Supplied material:
Content starts
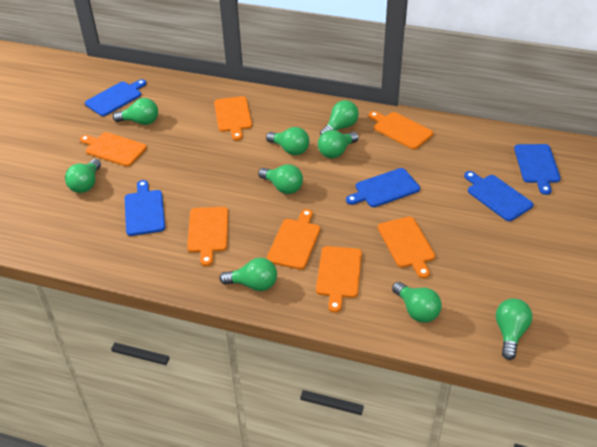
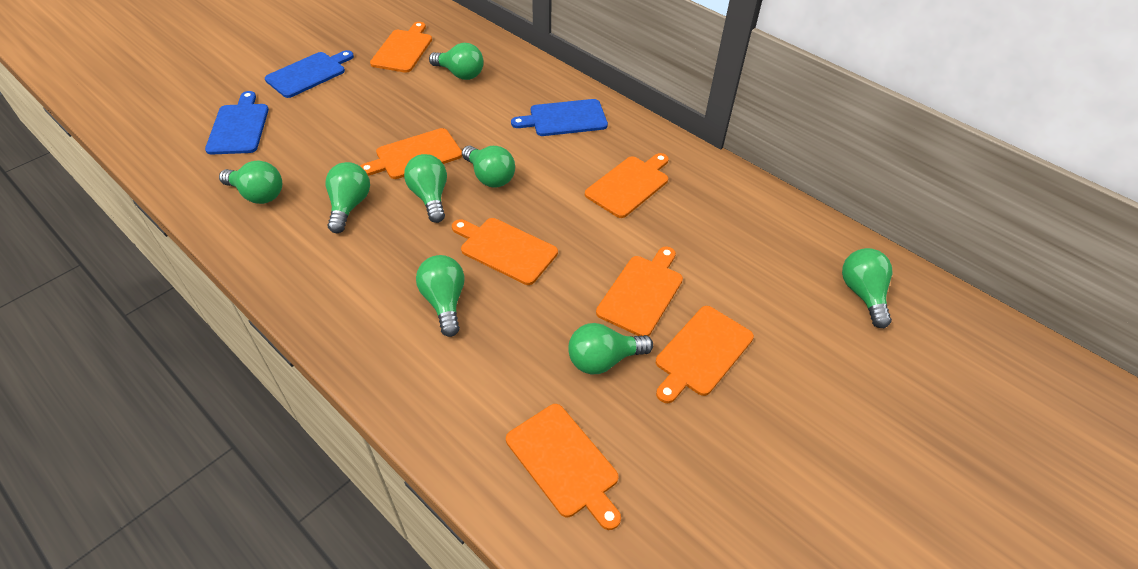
blue cutting board: 5 -> 3
green light bulb: 9 -> 8

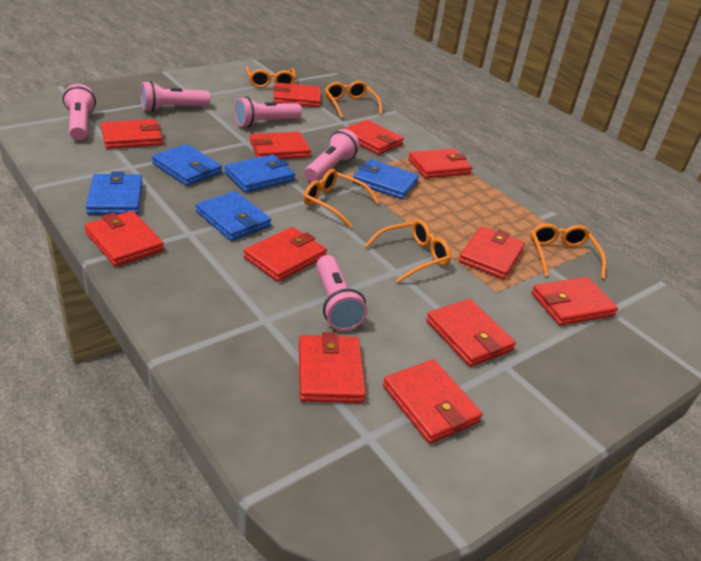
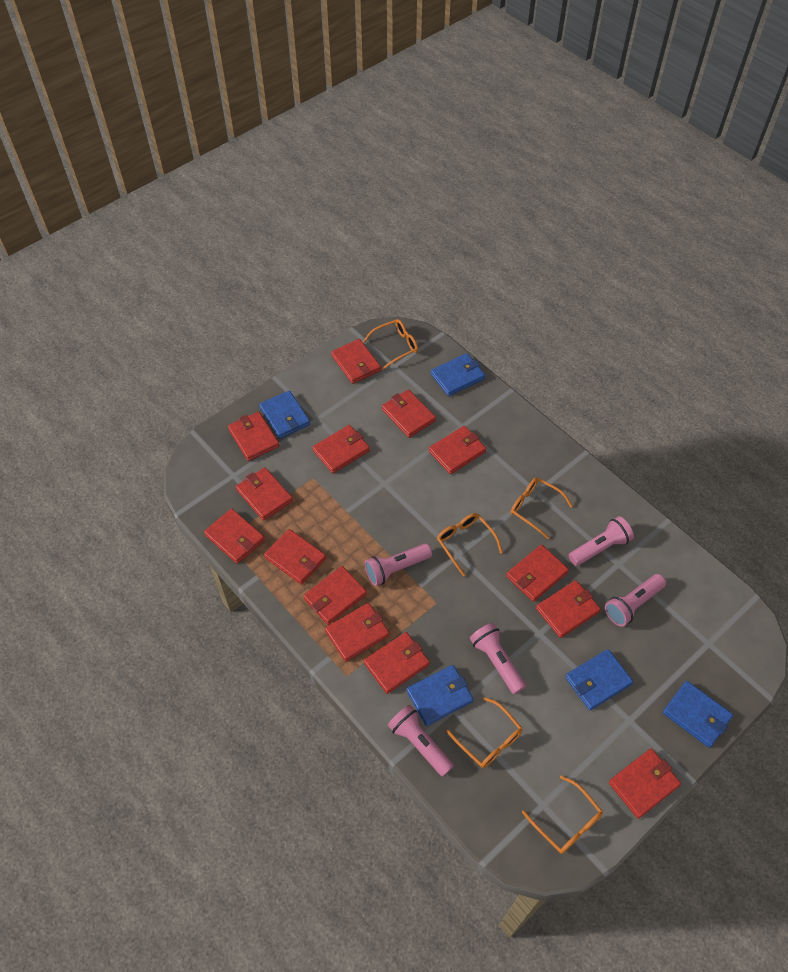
red wallet: 12 -> 14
Content ends
Problem statement: A word-for-word transcription of the listing is needed, minus its images.

Output of the task:
blue cutting board: 5 -> 3
green light bulb: 9 -> 8

red wallet: 12 -> 14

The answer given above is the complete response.